▶ Problem requirements:
Give the number of lines in this listing that contain "gift", with no other words.

[Records provided]

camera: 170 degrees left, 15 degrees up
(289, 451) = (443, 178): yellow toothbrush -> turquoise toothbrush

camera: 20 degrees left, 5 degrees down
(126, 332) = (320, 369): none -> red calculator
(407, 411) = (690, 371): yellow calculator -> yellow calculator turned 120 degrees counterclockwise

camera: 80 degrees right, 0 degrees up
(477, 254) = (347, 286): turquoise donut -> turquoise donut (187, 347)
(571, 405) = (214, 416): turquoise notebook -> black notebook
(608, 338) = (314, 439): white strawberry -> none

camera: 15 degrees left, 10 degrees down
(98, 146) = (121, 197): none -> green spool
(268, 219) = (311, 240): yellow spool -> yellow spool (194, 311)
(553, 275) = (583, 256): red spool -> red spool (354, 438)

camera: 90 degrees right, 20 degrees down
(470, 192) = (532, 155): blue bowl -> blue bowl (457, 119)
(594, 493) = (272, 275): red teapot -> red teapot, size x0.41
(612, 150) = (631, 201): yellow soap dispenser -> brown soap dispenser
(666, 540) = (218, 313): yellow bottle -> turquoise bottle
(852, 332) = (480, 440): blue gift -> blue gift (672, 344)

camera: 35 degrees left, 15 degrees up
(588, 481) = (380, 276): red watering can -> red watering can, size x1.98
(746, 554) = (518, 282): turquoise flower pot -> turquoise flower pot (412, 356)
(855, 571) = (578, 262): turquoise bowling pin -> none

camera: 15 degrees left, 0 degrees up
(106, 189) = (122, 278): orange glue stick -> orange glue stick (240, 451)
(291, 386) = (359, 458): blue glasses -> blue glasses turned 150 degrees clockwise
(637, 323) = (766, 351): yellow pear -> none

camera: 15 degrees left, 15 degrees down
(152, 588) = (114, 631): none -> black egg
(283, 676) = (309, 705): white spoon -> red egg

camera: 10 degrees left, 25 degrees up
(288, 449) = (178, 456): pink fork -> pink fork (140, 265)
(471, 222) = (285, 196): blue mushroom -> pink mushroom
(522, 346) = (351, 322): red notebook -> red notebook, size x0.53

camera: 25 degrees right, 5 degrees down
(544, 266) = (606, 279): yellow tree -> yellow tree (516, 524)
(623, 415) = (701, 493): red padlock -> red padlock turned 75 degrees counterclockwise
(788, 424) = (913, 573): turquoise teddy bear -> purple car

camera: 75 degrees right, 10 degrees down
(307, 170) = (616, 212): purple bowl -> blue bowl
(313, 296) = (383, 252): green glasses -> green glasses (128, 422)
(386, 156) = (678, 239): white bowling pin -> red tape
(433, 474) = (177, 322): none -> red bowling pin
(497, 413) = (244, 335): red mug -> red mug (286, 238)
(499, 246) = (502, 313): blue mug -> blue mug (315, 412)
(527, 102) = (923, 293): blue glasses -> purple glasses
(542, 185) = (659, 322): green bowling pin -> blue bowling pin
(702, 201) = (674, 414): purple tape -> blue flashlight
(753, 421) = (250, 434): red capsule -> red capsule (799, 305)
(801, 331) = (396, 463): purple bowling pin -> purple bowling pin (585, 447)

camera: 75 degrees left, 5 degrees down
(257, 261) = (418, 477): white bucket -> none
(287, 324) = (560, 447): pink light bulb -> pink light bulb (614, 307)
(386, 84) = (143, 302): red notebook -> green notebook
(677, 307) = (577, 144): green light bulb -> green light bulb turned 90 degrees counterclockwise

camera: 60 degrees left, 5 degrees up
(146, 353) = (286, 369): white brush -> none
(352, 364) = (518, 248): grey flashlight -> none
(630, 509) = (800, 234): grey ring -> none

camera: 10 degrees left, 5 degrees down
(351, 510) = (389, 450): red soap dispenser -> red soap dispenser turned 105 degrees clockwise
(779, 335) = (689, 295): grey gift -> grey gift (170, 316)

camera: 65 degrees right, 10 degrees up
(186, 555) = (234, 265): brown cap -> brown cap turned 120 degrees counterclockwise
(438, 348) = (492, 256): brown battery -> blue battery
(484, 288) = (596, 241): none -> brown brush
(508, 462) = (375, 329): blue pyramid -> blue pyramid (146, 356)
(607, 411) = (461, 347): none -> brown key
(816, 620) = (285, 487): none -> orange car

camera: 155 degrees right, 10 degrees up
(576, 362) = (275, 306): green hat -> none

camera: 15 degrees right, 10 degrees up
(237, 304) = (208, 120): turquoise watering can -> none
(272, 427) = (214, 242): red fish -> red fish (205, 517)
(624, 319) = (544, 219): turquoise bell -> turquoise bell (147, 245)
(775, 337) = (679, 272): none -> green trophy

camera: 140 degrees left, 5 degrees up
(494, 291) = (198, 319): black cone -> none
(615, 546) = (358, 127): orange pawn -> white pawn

[/Records provided]

▶ Result for this task:
2